- **The problem**: Repeat the entries exactly, and do not carry the pictures over.

Version difference data
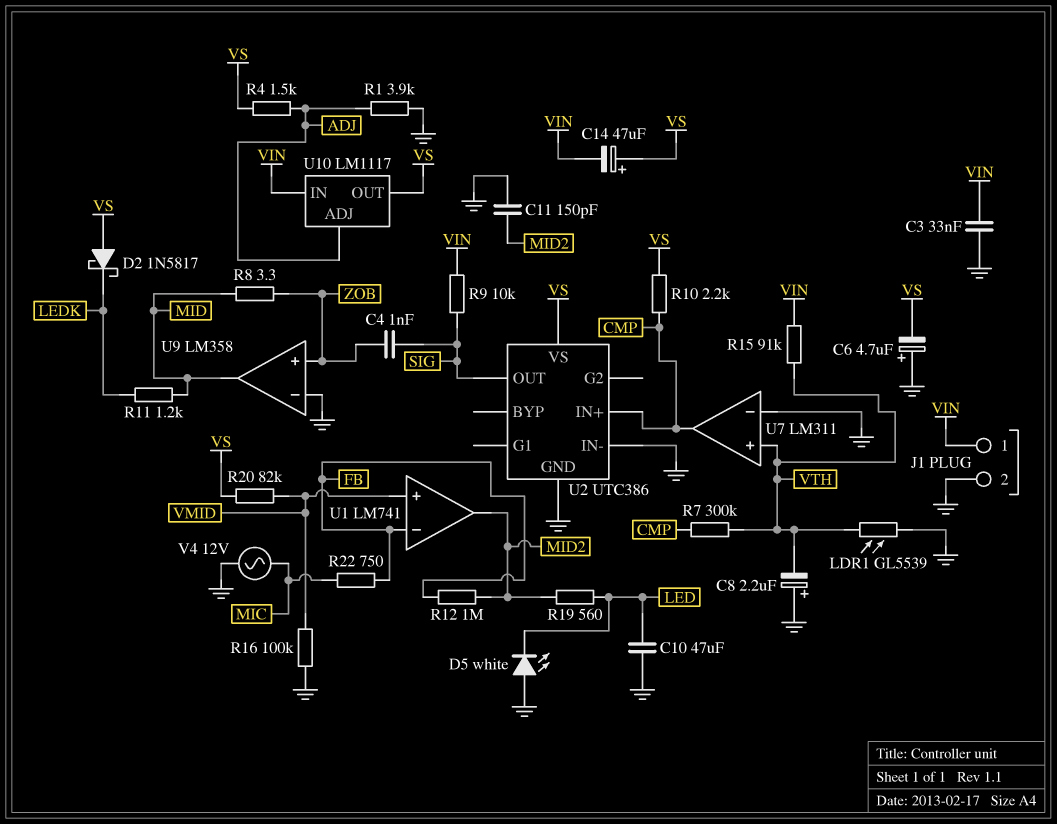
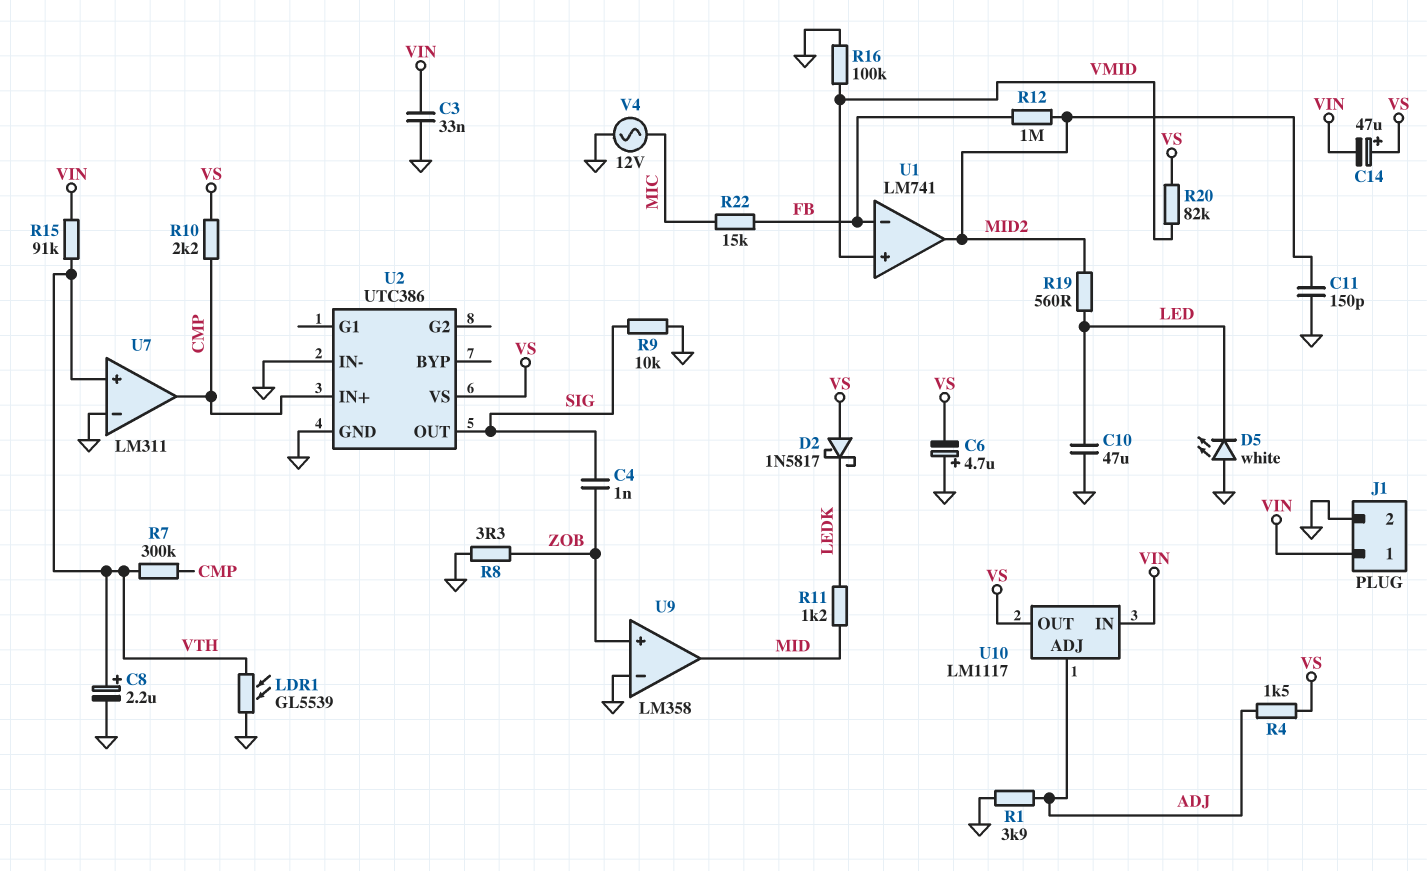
C8: 2.2uF (plus GND, minus VTH) -> 2.2uF (plus VTH, minus GND)
R8: 3.3 (MID, ZOB) -> 3.3 (GND, ZOB)
R9: 10k (SIG, VIN) -> 10k (GND, SIG)
R22: 750 (FB, MIC) -> 15k (FB, MIC)

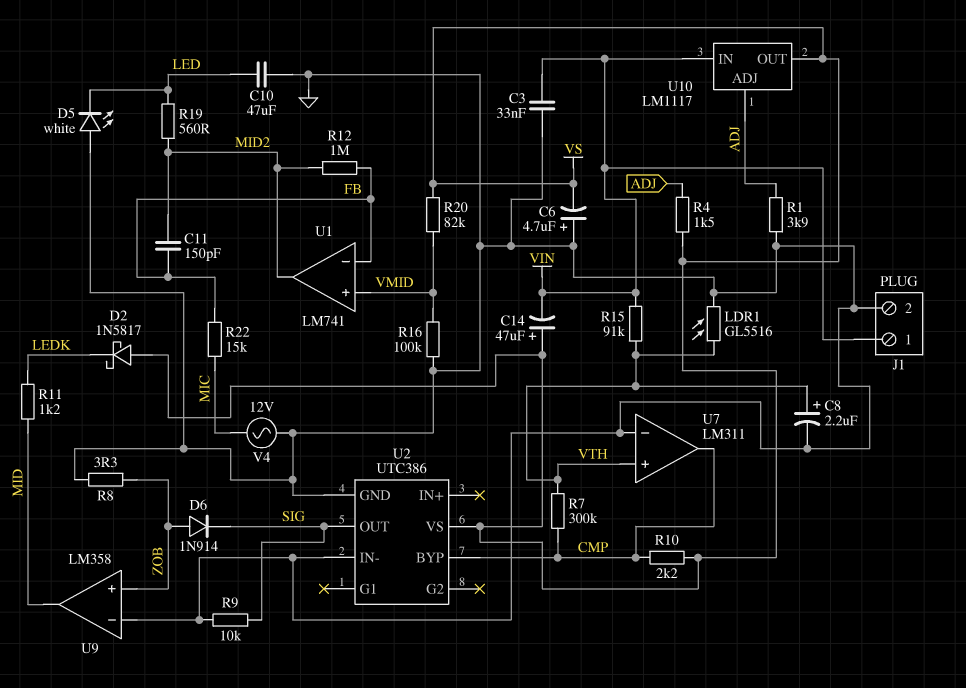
C4: 1nF (SIG, ZOB) -> none
C11: 150pF (GND, MID2) -> 150pF (FB, MID2)
D6: none -> diode 1N914 (A ZOB, K SIG)
LDR1: GL5539 (GND, VTH) -> GL5516 (GND, VTH)
U2 pin BYP: none -> CMP
U2 pin IN+: CMP -> none

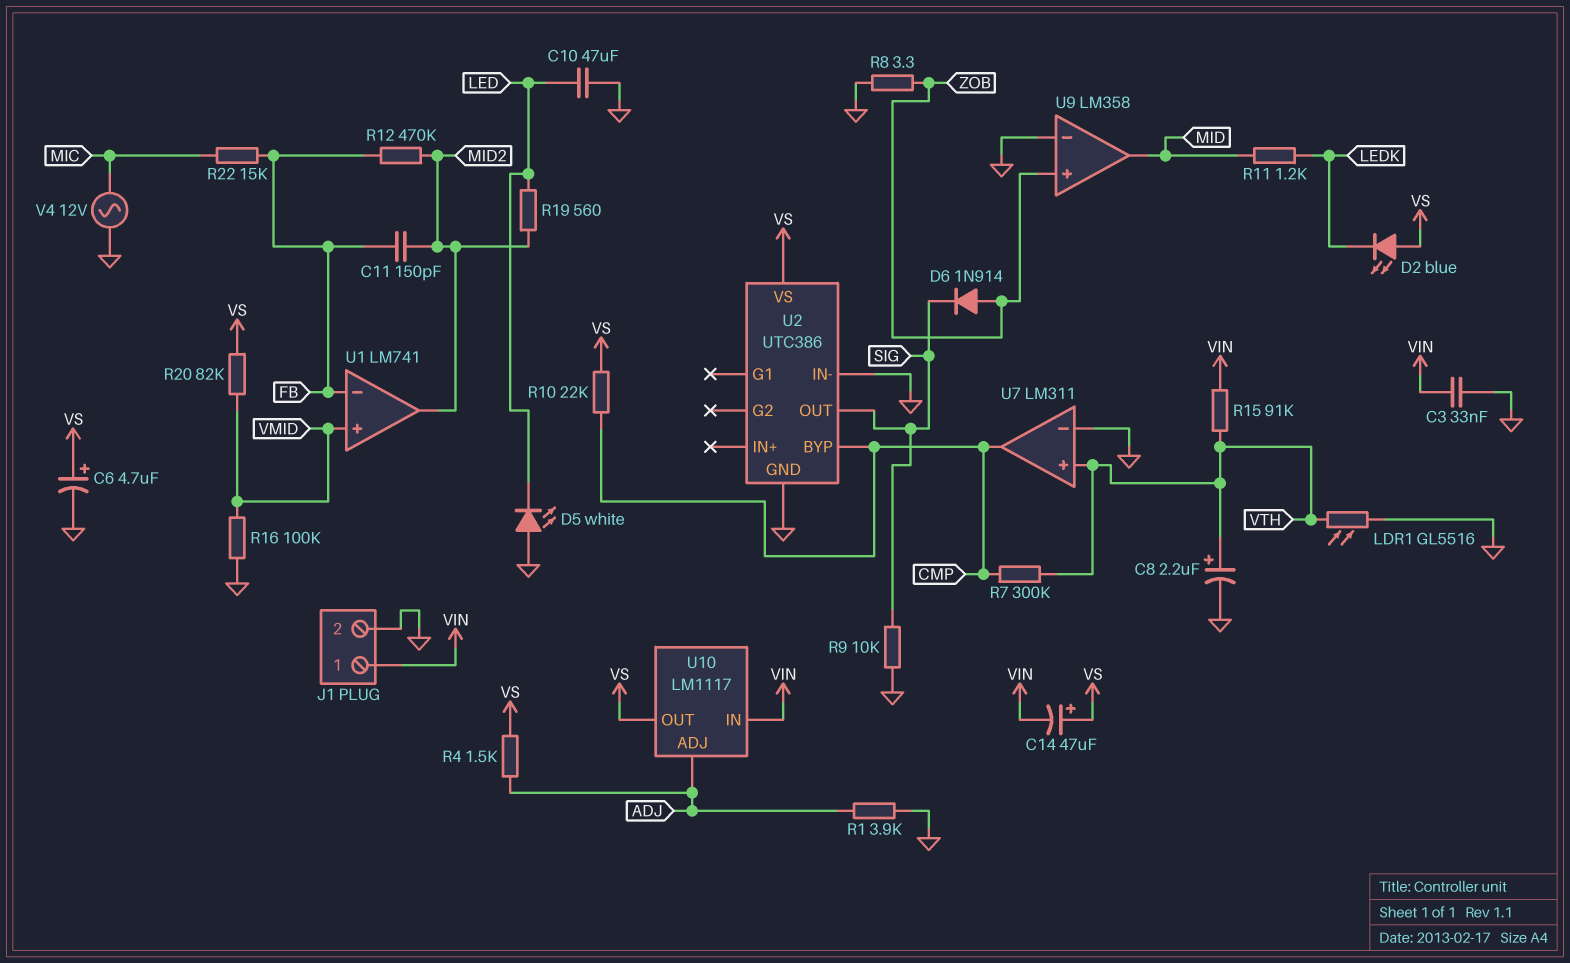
C6: 4.7uF (plus GND, minus VS) -> 4.7uF (plus VS, minus GND)
D2: schottky 1N5817 (A VS, K LEDK) -> LED blue (A VS, K LEDK)
R10: 2.2k (CMP, VS) -> 22k (CMP, VS)
R12: 1M (FB, MID2) -> 470k (FB, MID2)

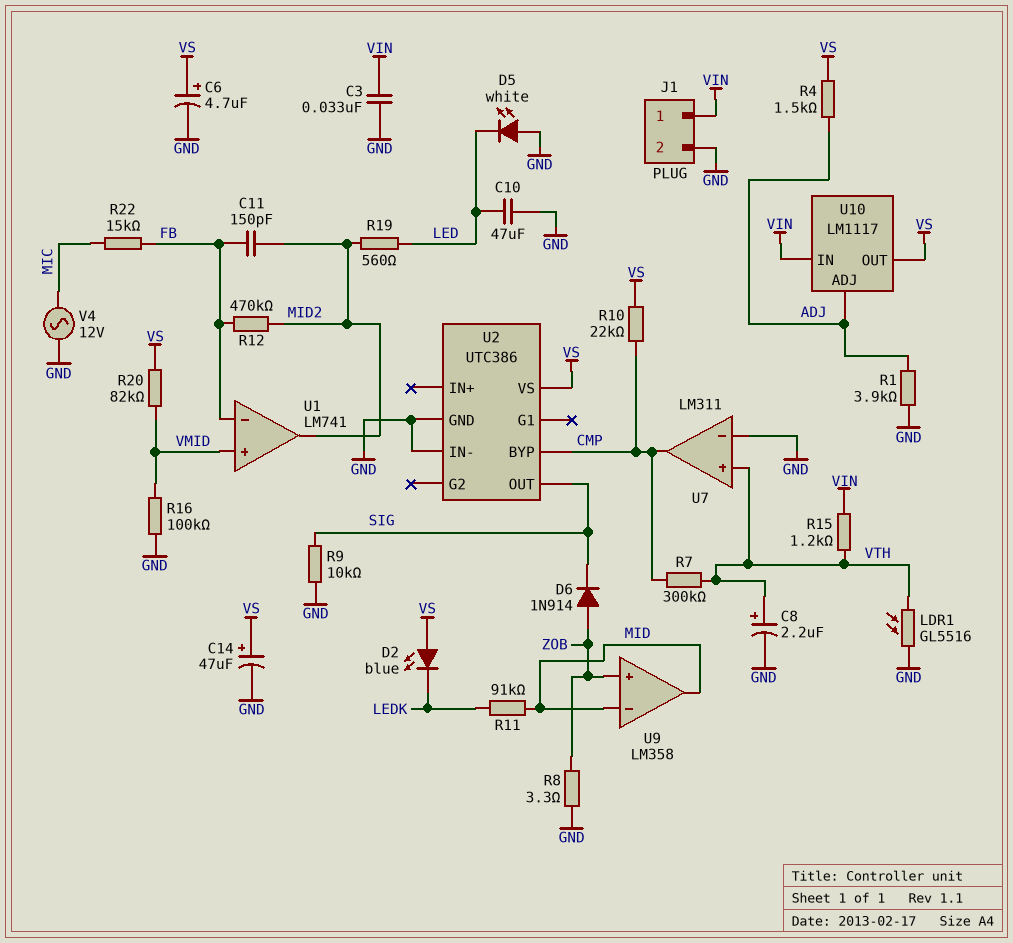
C14: 47uF (plus VS, minus VIN) -> 47uF (plus VS, minus GND)
R11: 1.2k (LEDK, MID) -> 91k (LEDK, MID)
R15: 91k (VIN, VTH) -> 1.2k (VIN, VTH)
U9 pin in-: GND -> MID

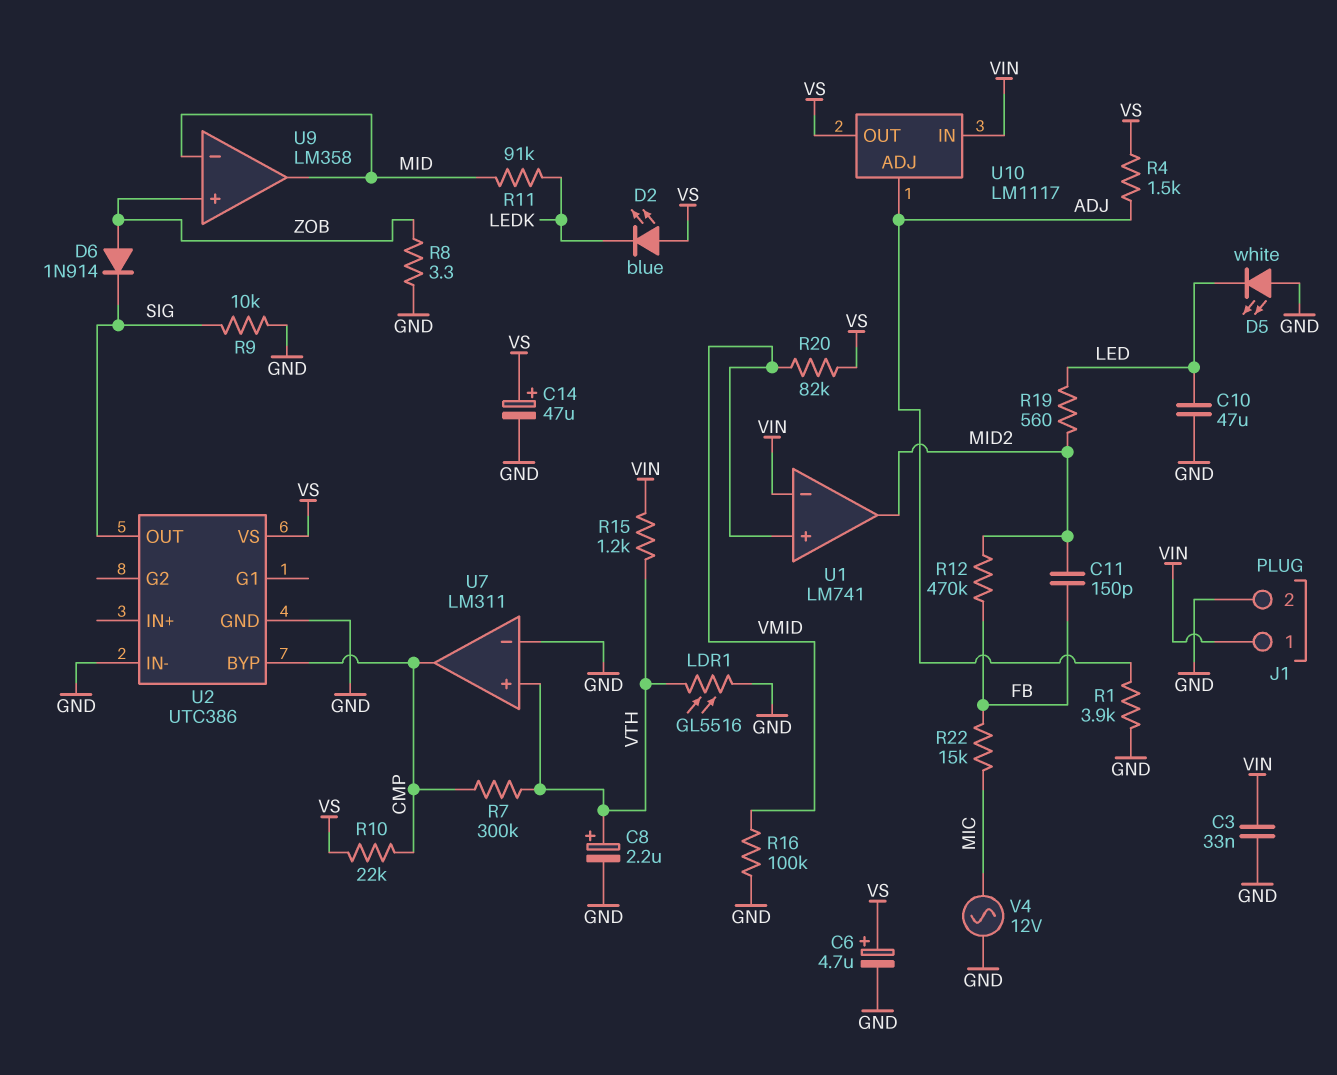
U1 pin in-: FB -> VIN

- **Solution**:
C8: 2.2uF (plus GND, minus VTH) -> 2.2uF (plus VTH, minus GND)
R8: 3.3 (MID, ZOB) -> 3.3 (GND, ZOB)
R9: 10k (SIG, VIN) -> 10k (GND, SIG)
R22: 750 (FB, MIC) -> 15k (FB, MIC)

C4: 1nF (SIG, ZOB) -> none
C11: 150pF (GND, MID2) -> 150pF (FB, MID2)
D6: none -> diode 1N914 (A ZOB, K SIG)
LDR1: GL5539 (GND, VTH) -> GL5516 (GND, VTH)
U2 pin BYP: none -> CMP
U2 pin IN+: CMP -> none

C6: 4.7uF (plus GND, minus VS) -> 4.7uF (plus VS, minus GND)
D2: schottky 1N5817 (A VS, K LEDK) -> LED blue (A VS, K LEDK)
R10: 2.2k (CMP, VS) -> 22k (CMP, VS)
R12: 1M (FB, MID2) -> 470k (FB, MID2)

C14: 47uF (plus VS, minus VIN) -> 47uF (plus VS, minus GND)
R11: 1.2k (LEDK, MID) -> 91k (LEDK, MID)
R15: 91k (VIN, VTH) -> 1.2k (VIN, VTH)
U9 pin in-: GND -> MID

U1 pin in-: FB -> VIN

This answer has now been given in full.